Exactly as written, write out the lines below from the first to the one containing "brown headphones: 4 -> 6", inclusive. Pictures do not belong in the copy.

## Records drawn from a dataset
=== Begin Enclosure ===

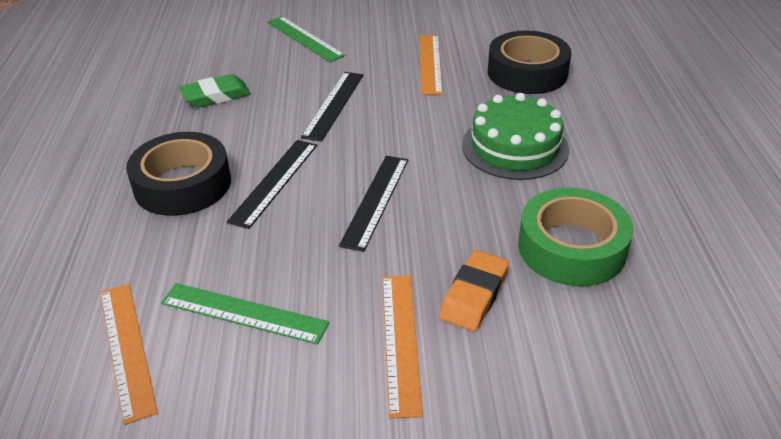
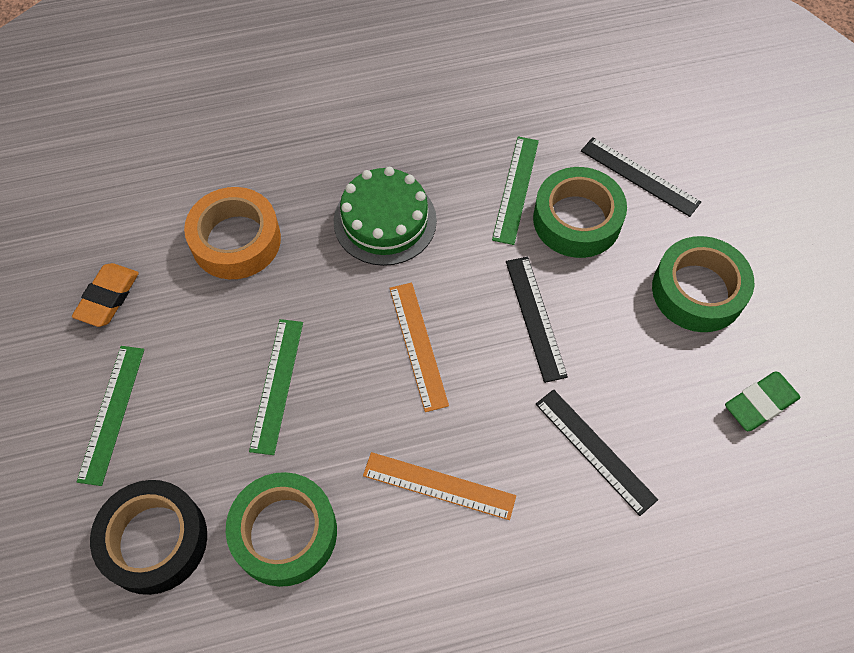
black tape: 2 -> 1
green ruler: 2 -> 3
green tape: 1 -> 3
orange ruler: 3 -> 2
orange tape: 0 -> 1

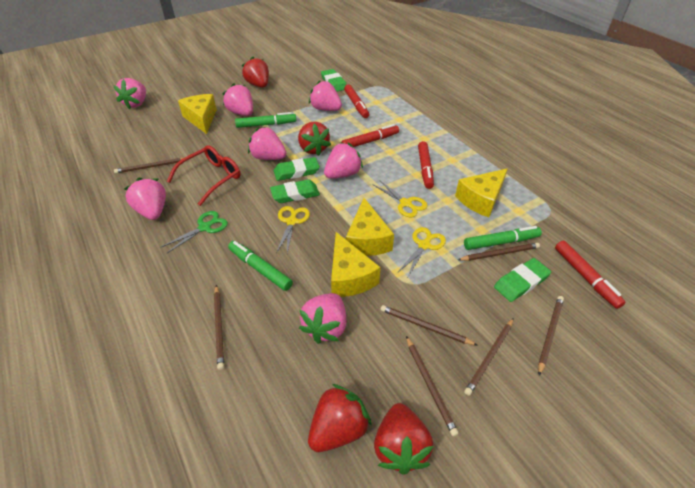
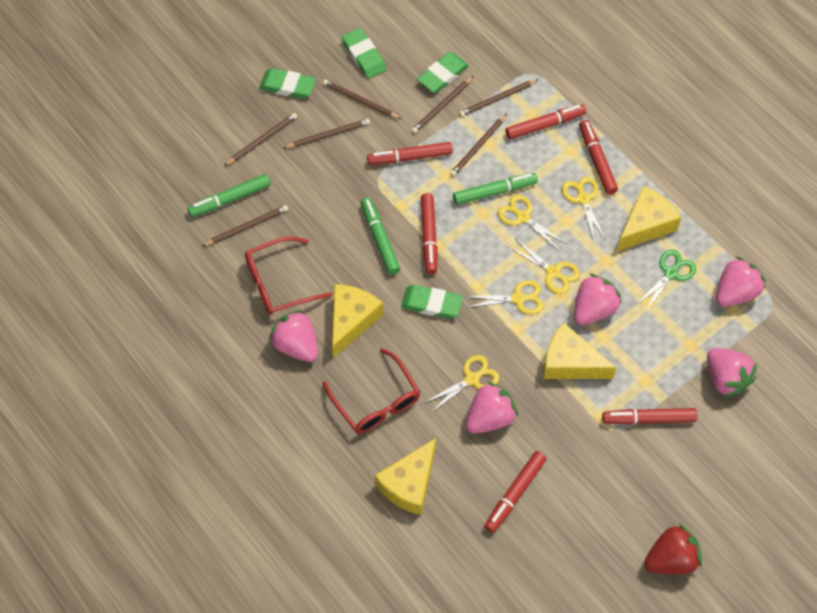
pink strawberry: 7 -> 5
red glasses: 1 -> 2
red marker: 4 -> 6
red strawberry: 4 -> 1
yellow scissors: 3 -> 5

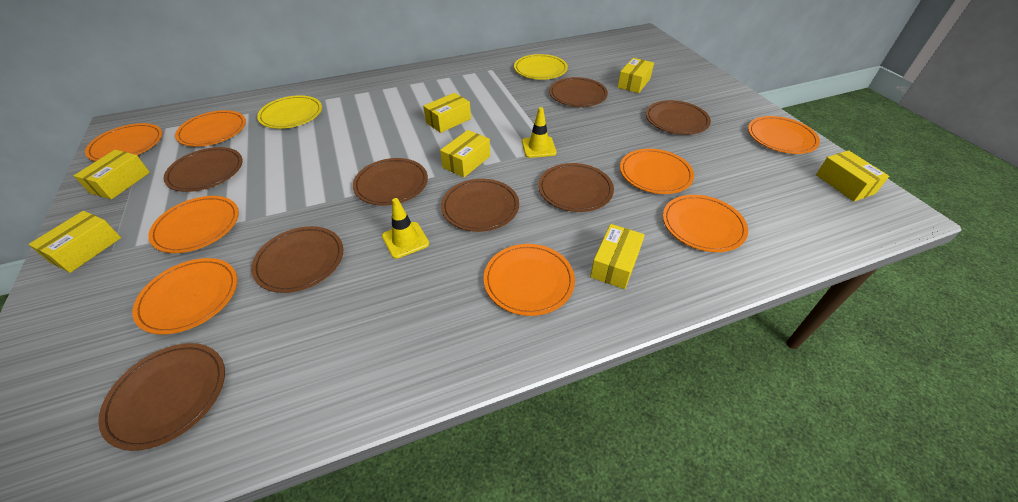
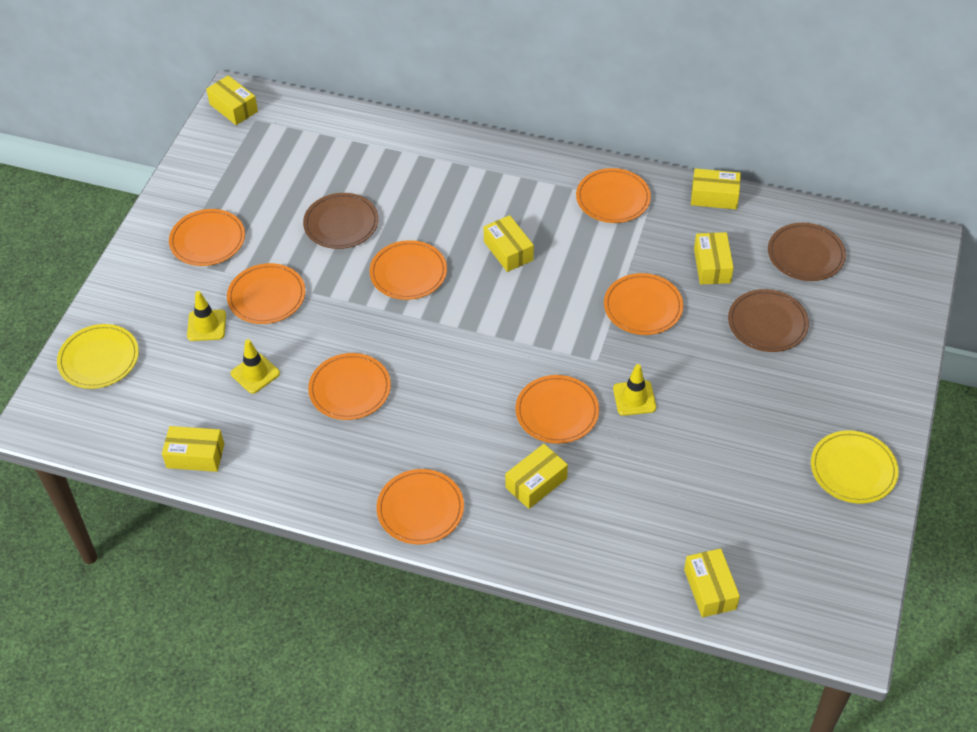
brown plate: 8 -> 3
yellow traffic cone: 2 -> 3

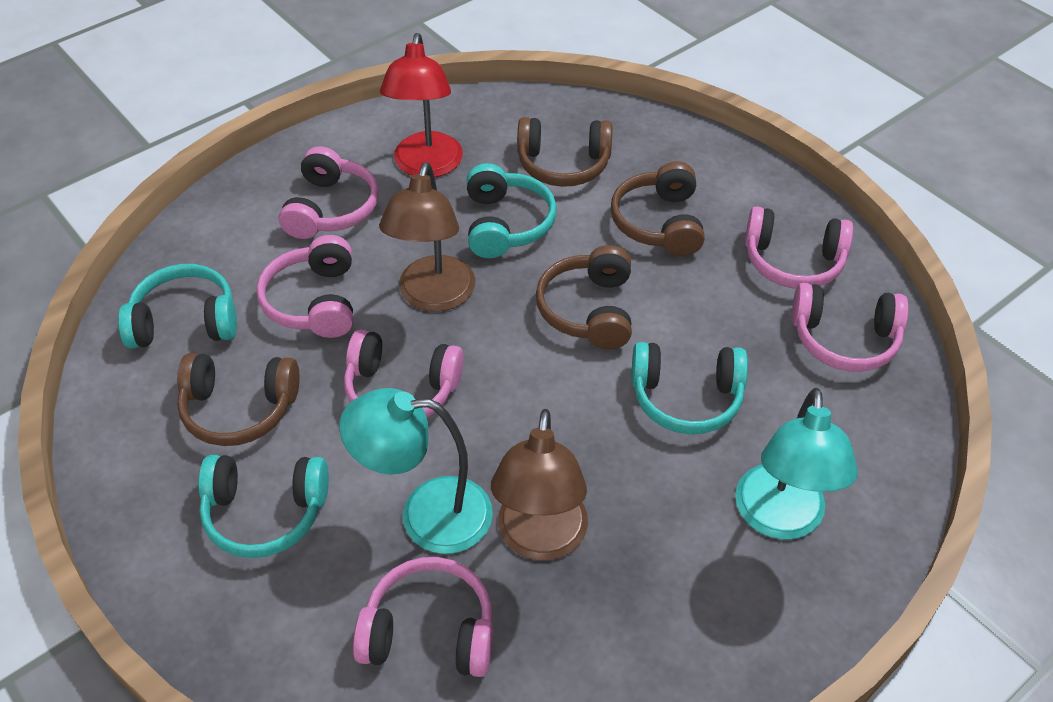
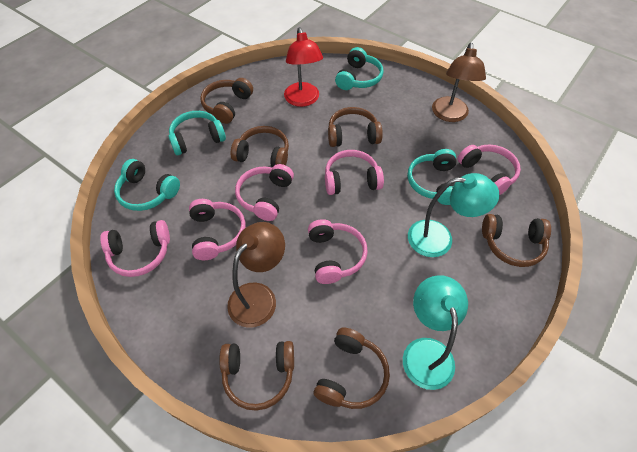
brown headphones: 4 -> 6

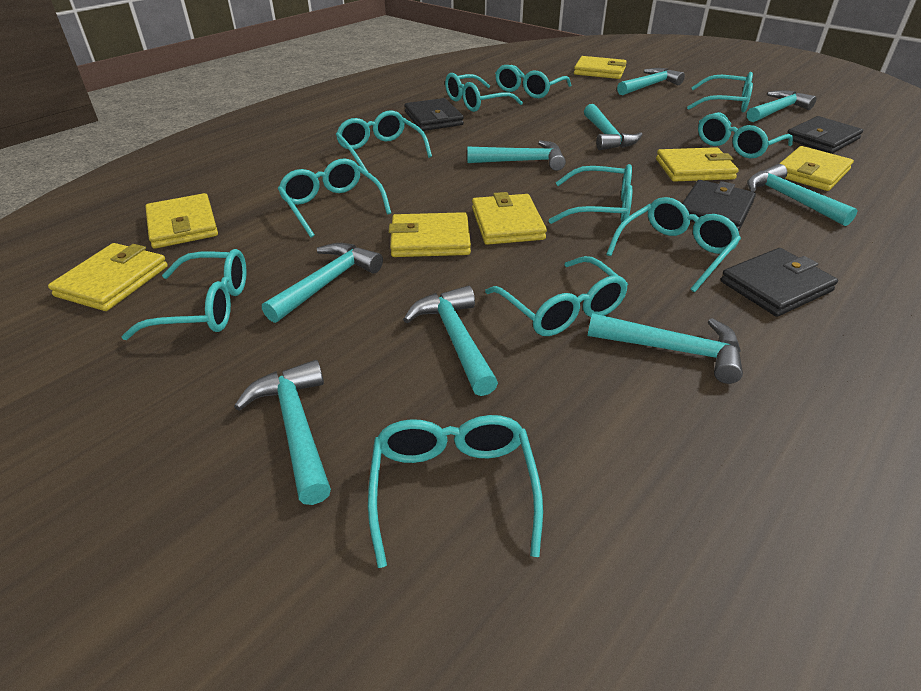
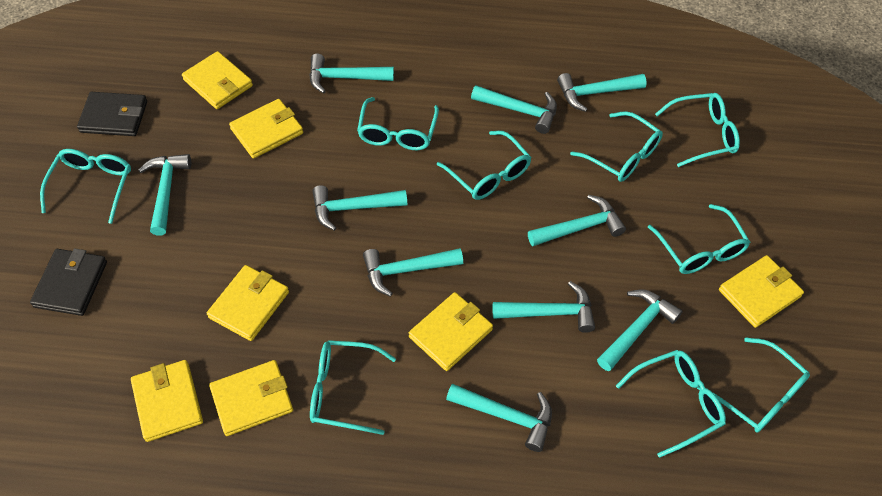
black wallet: 4 -> 2
turquoise glasses: 11 -> 9
turquoise hammer: 9 -> 10

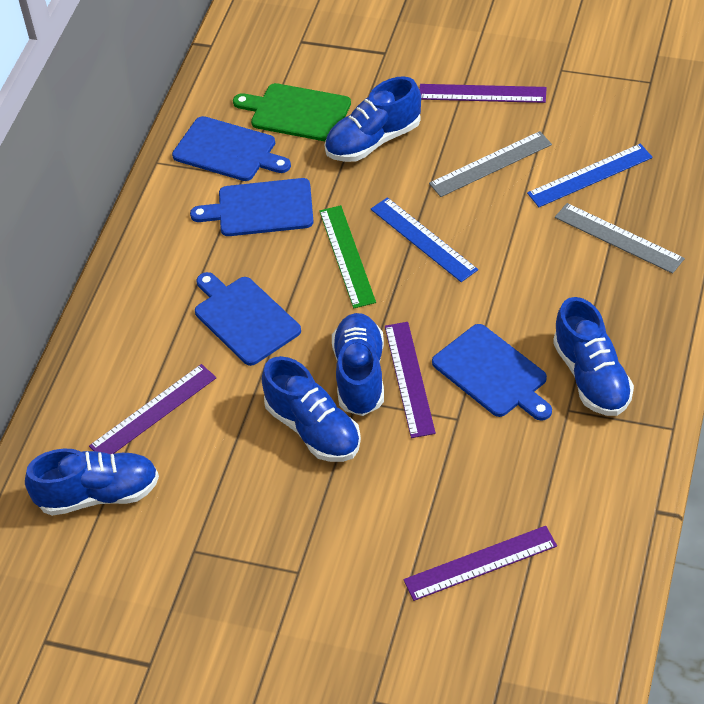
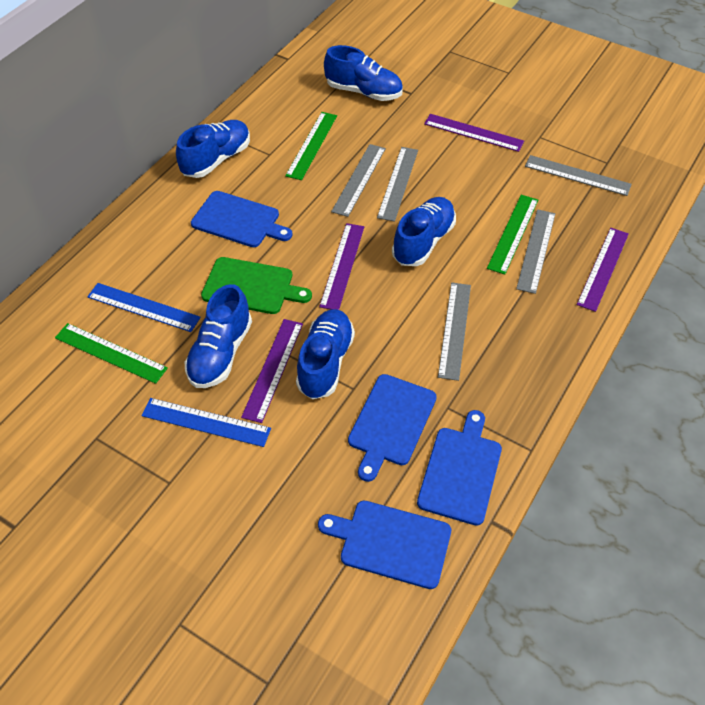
green ruler: 1 -> 3
grey ruler: 2 -> 5

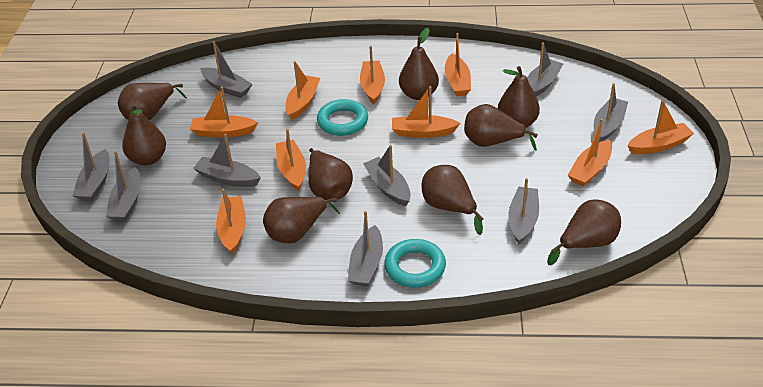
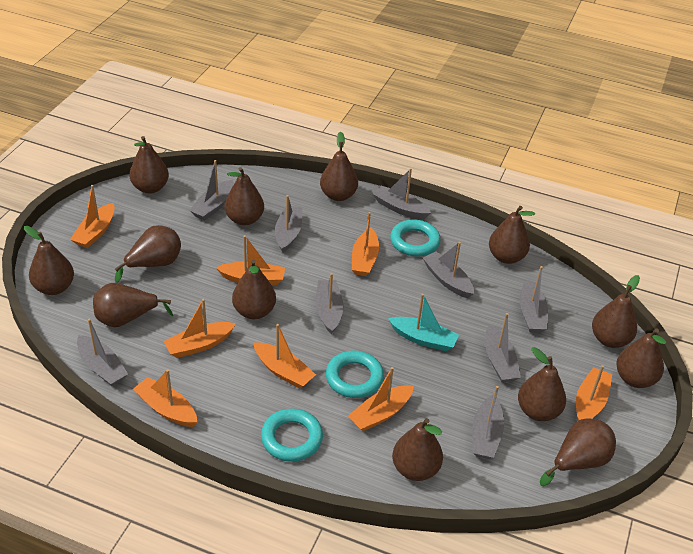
brown pear: 9 -> 13
orange boat: 9 -> 8
turquoise boat: 0 -> 1
turquoise ring: 2 -> 3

=== End Enclosure ===

## RESULT OF THIS EXERCISE
black tape: 2 -> 1
green ruler: 2 -> 3
green tape: 1 -> 3
orange ruler: 3 -> 2
orange tape: 0 -> 1

pink strawberry: 7 -> 5
red glasses: 1 -> 2
red marker: 4 -> 6
red strawberry: 4 -> 1
yellow scissors: 3 -> 5

brown plate: 8 -> 3
yellow traffic cone: 2 -> 3

brown headphones: 4 -> 6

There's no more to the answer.